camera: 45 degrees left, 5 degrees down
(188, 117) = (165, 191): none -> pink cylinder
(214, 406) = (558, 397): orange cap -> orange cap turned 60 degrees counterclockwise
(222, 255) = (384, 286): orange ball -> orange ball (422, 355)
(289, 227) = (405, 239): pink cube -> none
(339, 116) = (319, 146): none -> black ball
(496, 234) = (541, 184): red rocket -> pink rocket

○ ○ ○ ○ ○

▶ The task: Only a number is wanted here: the count of lines above that hold the word "pink".

▶ Answer for the task: 3